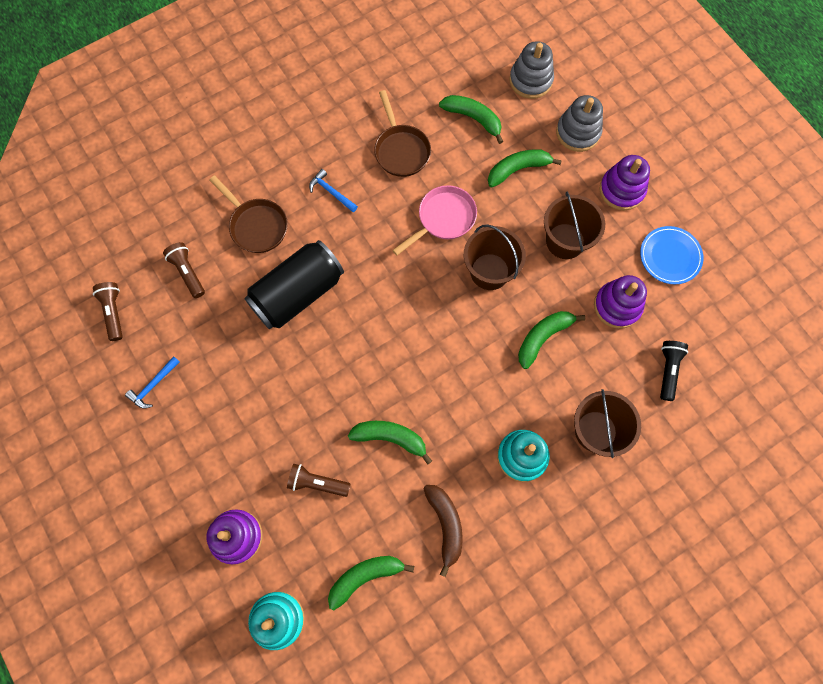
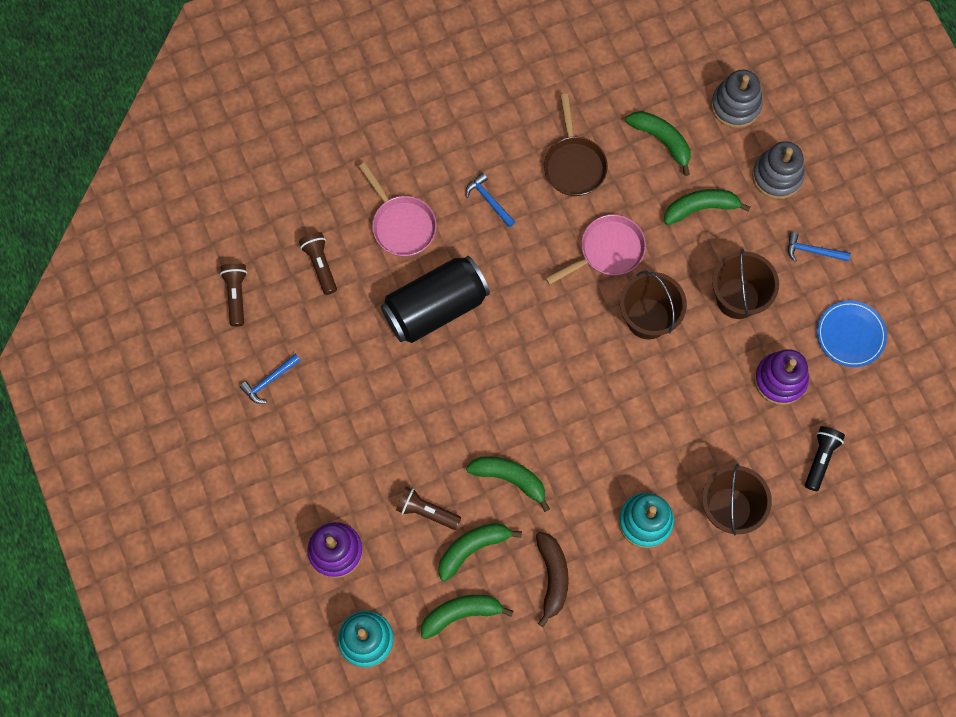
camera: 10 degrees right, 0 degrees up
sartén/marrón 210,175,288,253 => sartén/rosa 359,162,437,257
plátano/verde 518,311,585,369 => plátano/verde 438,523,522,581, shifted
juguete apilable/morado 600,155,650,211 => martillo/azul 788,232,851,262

• • • •

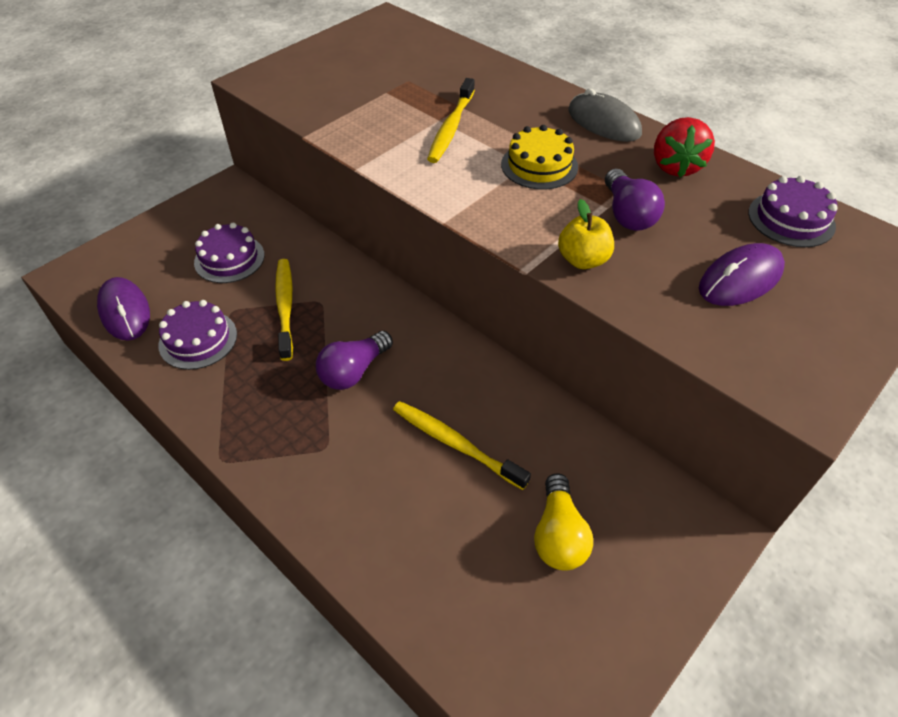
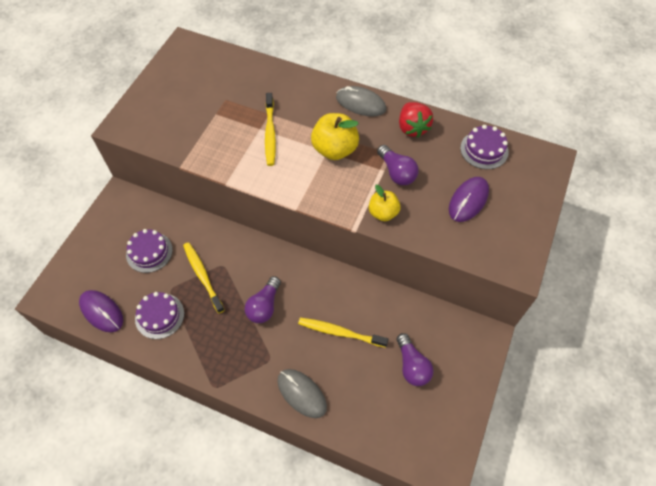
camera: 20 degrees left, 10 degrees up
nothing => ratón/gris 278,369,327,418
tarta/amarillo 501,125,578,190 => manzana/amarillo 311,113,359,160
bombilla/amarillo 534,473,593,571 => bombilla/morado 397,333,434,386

• • • •

Above are some records; copy exactly the lines from the one with "camera: 10 degrees right, 0 degrees up" through the one with "juguete apilable/morado 600,155,650,211", both included, and no others.

camera: 10 degrees right, 0 degrees up
sartén/marrón 210,175,288,253 => sartén/rosa 359,162,437,257
plátano/verde 518,311,585,369 => plátano/verde 438,523,522,581, shifted
juguete apilable/morado 600,155,650,211 => martillo/azul 788,232,851,262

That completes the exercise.